**What you have to do**
Repeat the entries below exactly as they appear, with no pictures.

(Dataset excerpts)

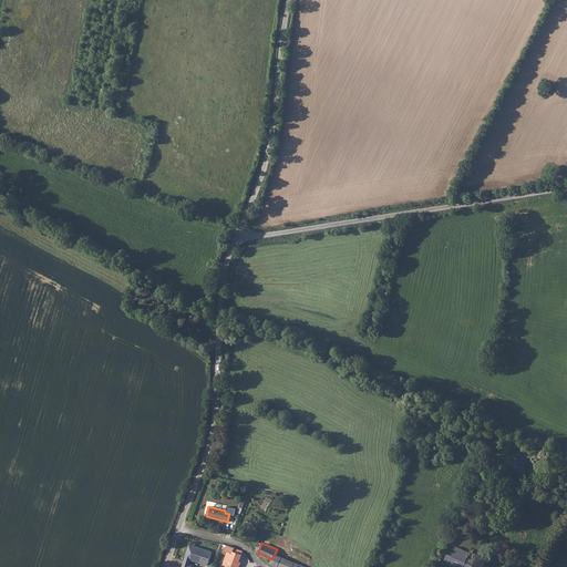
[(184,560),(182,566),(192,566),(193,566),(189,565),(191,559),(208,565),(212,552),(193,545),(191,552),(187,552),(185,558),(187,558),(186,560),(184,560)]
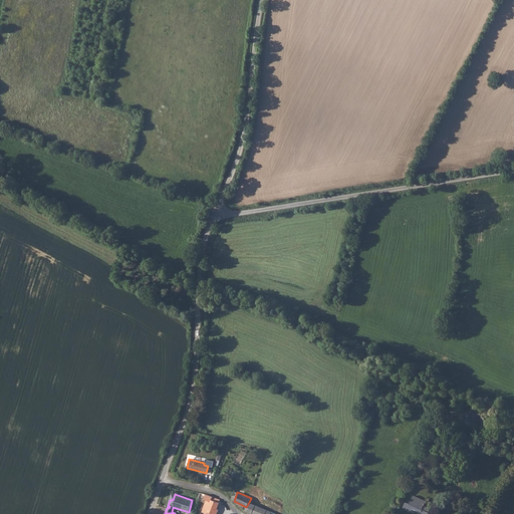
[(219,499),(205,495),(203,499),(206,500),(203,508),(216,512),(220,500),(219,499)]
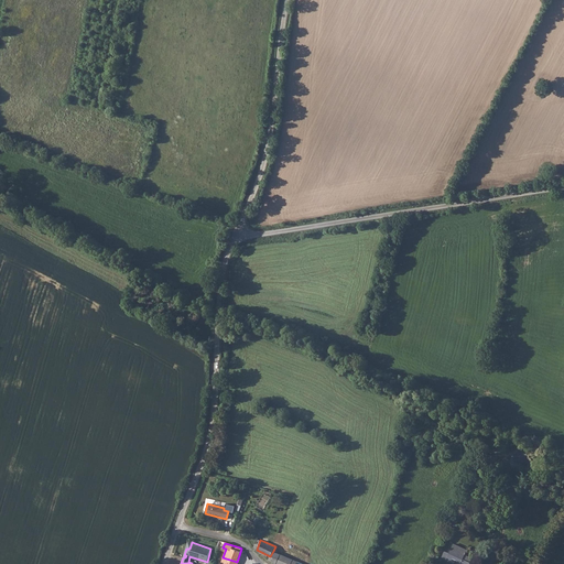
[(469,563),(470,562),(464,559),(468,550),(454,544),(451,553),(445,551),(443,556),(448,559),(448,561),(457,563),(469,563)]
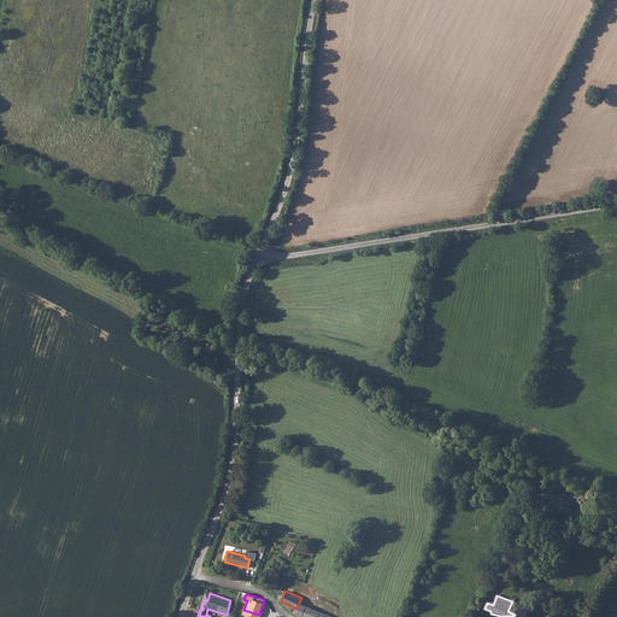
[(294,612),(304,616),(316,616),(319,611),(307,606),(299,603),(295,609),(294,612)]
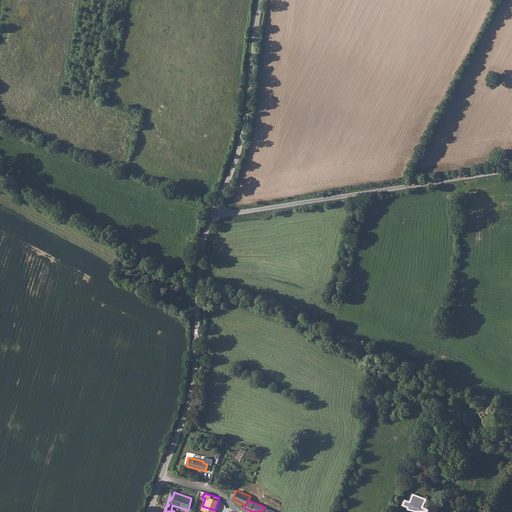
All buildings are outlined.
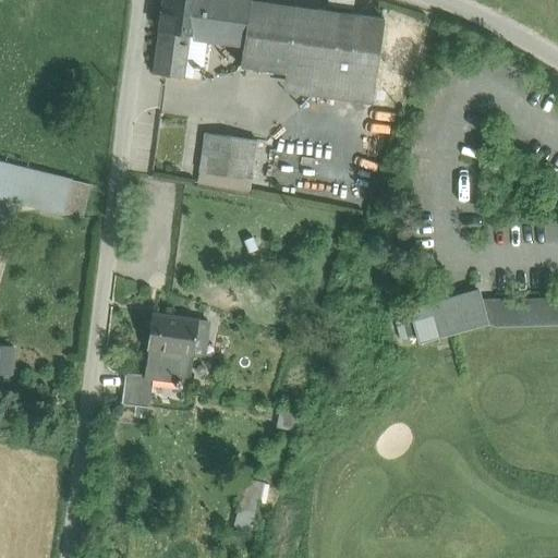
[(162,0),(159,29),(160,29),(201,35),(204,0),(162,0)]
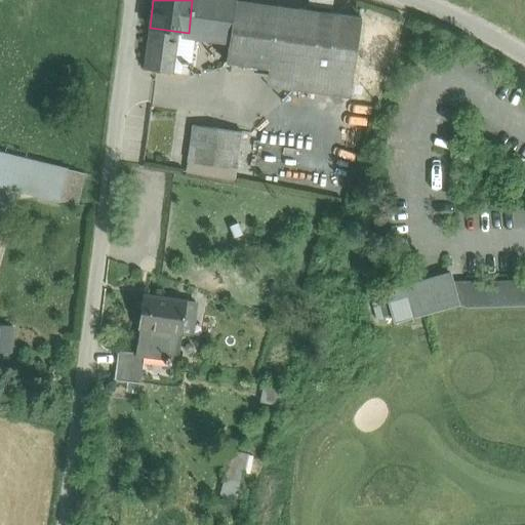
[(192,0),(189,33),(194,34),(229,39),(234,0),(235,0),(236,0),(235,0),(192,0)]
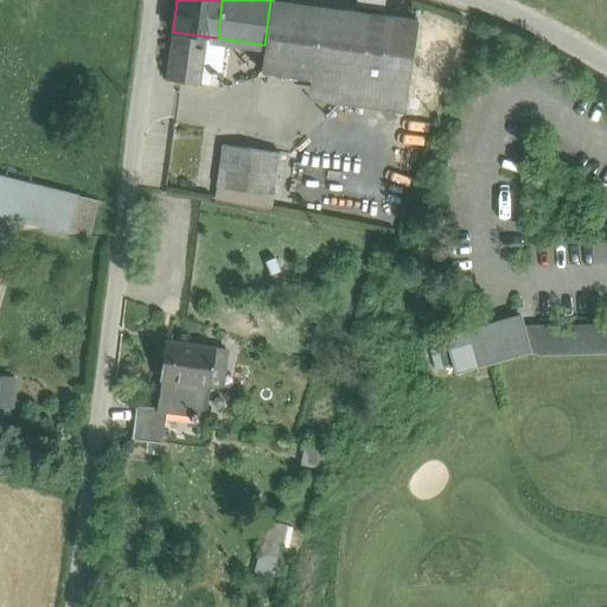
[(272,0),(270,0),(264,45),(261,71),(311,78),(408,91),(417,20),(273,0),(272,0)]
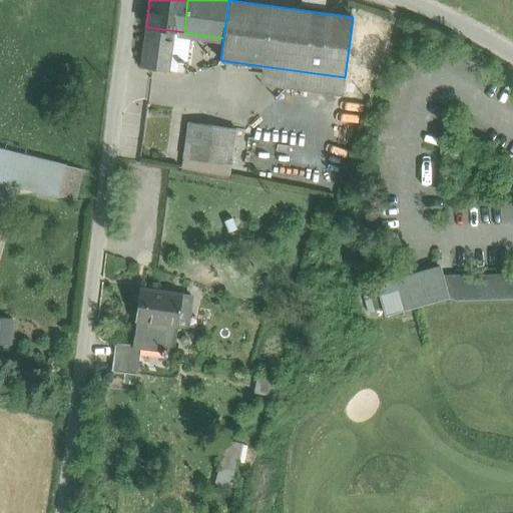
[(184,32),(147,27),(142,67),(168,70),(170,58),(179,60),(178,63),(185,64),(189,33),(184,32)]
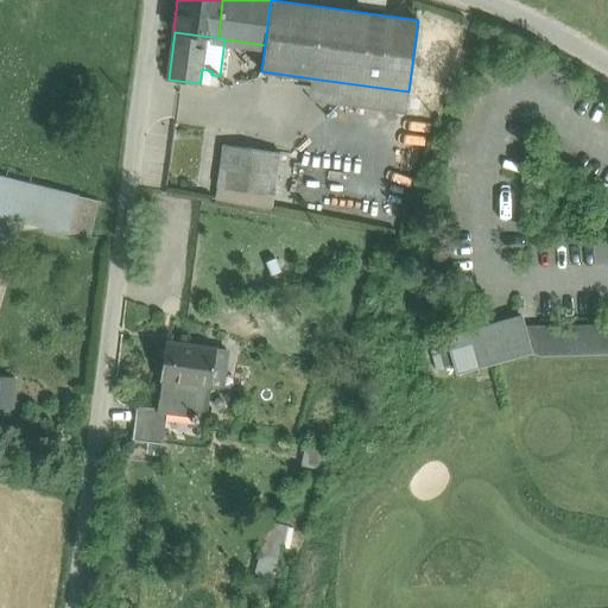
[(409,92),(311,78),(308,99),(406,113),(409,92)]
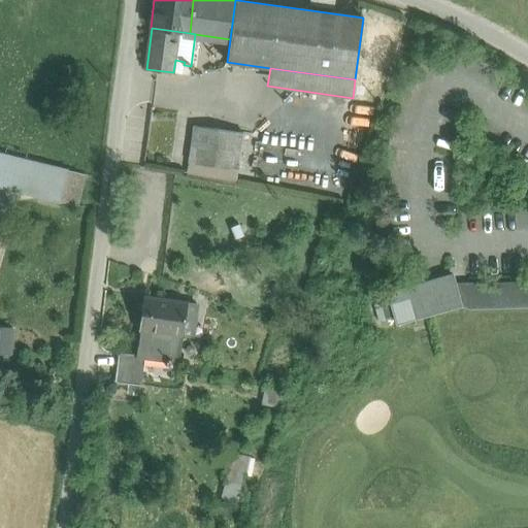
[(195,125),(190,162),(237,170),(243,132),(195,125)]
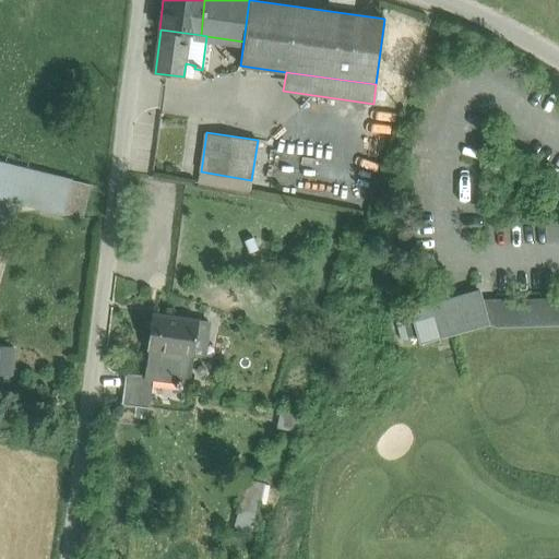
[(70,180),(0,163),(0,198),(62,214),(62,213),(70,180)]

**Solution to this problem**
[(184,560),(182,566),(192,566),(193,566),(189,565),(191,559),(208,565),(212,552),(193,545),(191,552),(187,552),(185,558),(187,558),(186,560),(184,560)]
[(219,499),(205,495),(203,499),(206,500),(203,508),(216,512),(220,500),(219,499)]
[(469,563),(470,562),(464,559),(468,550),(454,544),(451,553),(445,551),(443,556),(448,559),(448,561),(457,563),(469,563)]
[(294,612),(304,616),(316,616),(319,611),(307,606),(299,603),(295,609),(294,612)]
All buildings are outlined.
[(162,0),(159,29),(160,29),(201,35),(204,0),(162,0)]
[(192,0),(189,33),(194,34),(229,39),(234,0),(235,0),(236,0),(235,0),(192,0)]
[(272,0),(270,0),(264,45),(261,71),(311,78),(408,91),(417,20),(273,0),(272,0)]
[(184,32),(147,27),(142,67),(168,70),(170,58),(179,60),(178,63),(185,64),(189,33),(184,32)]
[(409,92),(311,78),(308,99),(406,113),(409,92)]
[(195,125),(190,162),(237,170),(243,132),(195,125)]
[(70,180),(0,163),(0,198),(62,214),(62,213),(70,180)]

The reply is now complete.